***** Information provided *****
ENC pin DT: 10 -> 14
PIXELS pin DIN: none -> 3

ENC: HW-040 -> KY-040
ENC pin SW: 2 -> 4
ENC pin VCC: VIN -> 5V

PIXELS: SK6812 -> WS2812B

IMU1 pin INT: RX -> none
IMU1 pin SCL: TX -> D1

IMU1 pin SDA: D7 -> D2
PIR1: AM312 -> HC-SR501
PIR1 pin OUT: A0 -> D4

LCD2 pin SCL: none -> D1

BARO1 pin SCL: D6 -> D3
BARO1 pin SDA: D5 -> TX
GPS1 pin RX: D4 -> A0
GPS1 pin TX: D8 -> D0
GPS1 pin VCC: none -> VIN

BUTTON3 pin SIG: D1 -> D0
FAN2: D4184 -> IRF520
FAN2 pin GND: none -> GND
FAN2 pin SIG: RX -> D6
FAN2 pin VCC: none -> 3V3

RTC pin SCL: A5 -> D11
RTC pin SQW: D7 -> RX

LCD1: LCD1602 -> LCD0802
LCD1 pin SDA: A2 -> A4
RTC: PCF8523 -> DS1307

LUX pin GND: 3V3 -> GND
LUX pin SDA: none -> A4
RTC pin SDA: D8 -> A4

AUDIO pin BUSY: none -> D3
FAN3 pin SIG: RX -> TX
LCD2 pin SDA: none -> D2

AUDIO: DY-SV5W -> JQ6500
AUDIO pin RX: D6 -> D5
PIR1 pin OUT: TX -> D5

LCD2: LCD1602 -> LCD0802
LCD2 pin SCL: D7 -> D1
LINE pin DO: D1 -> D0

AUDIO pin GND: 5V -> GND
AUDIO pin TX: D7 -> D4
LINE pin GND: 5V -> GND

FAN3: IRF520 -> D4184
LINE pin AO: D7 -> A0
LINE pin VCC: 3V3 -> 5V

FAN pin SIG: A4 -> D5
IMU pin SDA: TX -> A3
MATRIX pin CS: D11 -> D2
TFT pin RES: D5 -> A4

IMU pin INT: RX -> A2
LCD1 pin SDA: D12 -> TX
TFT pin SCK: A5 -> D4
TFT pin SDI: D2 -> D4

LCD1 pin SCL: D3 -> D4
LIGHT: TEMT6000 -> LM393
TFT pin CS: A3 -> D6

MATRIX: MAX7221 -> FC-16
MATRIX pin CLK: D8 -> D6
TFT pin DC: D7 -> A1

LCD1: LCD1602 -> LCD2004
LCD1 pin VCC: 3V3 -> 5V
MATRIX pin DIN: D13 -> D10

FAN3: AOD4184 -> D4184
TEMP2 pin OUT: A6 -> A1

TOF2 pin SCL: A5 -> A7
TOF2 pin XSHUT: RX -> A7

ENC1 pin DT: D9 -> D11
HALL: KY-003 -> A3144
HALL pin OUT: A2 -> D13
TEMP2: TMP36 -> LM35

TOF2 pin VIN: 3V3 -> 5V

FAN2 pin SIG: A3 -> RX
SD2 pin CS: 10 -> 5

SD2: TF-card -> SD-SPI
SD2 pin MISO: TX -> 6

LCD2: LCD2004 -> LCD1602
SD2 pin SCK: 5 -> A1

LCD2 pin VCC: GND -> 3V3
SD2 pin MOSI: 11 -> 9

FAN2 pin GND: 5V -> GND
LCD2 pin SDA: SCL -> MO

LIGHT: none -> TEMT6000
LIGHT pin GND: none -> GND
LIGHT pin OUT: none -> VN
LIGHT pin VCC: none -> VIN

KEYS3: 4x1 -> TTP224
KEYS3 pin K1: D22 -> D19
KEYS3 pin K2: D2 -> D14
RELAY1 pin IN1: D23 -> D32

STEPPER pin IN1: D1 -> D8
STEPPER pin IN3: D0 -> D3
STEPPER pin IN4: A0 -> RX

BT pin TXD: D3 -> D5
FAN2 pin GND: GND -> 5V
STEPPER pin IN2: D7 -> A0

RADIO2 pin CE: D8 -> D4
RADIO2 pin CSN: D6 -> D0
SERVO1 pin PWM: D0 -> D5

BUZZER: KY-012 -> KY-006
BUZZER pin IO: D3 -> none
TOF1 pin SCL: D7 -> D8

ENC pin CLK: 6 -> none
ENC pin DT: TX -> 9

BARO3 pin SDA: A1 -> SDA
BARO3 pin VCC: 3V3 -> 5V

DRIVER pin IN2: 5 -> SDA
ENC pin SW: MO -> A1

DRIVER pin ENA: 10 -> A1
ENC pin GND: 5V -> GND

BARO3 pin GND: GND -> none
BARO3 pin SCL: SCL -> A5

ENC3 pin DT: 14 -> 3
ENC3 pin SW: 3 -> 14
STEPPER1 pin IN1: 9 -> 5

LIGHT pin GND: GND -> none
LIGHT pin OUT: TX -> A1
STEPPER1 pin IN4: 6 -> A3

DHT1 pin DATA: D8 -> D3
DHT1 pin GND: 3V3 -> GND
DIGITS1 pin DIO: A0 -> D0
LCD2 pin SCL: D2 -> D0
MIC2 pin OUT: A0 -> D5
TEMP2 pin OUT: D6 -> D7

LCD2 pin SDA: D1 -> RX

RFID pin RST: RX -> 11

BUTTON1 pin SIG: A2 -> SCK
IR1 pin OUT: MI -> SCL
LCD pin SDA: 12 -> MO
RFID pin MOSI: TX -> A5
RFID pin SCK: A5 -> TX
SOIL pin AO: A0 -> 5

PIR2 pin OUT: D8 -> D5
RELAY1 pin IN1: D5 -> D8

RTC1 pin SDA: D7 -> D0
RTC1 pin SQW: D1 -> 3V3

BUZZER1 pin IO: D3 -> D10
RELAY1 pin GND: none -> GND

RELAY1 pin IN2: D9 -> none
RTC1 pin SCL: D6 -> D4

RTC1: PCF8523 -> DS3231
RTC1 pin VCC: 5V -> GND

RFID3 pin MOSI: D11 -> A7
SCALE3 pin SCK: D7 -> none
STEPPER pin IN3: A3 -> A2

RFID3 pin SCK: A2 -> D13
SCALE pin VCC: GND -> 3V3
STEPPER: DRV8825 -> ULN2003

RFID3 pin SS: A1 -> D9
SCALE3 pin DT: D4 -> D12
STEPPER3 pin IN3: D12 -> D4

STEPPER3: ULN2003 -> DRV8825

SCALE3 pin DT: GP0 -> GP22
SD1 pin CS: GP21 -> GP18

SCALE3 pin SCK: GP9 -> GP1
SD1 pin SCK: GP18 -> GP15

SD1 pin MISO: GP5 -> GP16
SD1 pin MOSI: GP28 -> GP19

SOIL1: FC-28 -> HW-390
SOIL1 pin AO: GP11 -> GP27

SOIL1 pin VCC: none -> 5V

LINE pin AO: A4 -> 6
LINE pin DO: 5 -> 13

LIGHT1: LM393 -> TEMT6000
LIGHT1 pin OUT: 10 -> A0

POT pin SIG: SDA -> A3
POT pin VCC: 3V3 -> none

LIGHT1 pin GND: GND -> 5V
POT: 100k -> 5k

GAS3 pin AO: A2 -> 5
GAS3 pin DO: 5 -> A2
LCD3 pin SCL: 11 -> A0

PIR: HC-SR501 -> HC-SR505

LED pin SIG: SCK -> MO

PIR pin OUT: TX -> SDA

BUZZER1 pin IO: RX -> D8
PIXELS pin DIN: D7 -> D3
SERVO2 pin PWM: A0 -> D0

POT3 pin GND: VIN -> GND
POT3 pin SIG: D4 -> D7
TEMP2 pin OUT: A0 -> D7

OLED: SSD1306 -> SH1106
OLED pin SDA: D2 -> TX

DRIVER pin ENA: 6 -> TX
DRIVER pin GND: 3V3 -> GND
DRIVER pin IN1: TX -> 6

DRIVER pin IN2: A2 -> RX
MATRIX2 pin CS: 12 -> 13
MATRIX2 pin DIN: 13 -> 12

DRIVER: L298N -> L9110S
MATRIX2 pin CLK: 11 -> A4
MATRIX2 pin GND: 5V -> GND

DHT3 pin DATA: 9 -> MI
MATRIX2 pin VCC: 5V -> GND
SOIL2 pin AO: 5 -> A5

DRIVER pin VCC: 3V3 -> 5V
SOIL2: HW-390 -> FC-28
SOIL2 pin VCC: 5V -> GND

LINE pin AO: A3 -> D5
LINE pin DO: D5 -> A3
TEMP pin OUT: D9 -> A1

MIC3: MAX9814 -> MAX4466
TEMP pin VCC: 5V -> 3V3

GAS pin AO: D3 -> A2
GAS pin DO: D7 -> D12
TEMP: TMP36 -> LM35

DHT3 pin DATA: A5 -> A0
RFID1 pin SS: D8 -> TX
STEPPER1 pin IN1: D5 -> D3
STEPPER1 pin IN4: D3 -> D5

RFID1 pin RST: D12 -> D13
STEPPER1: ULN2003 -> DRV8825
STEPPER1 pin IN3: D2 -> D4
*****
What this task involves: Restate word for word the lines running from the line that holds "SOIL2 pin AO: 5 -> A5" to the final line of the entries.

Answer to the problem:
SOIL2 pin AO: 5 -> A5

DRIVER pin VCC: 3V3 -> 5V
SOIL2: HW-390 -> FC-28
SOIL2 pin VCC: 5V -> GND

LINE pin AO: A3 -> D5
LINE pin DO: D5 -> A3
TEMP pin OUT: D9 -> A1

MIC3: MAX9814 -> MAX4466
TEMP pin VCC: 5V -> 3V3

GAS pin AO: D3 -> A2
GAS pin DO: D7 -> D12
TEMP: TMP36 -> LM35

DHT3 pin DATA: A5 -> A0
RFID1 pin SS: D8 -> TX
STEPPER1 pin IN1: D5 -> D3
STEPPER1 pin IN4: D3 -> D5

RFID1 pin RST: D12 -> D13
STEPPER1: ULN2003 -> DRV8825
STEPPER1 pin IN3: D2 -> D4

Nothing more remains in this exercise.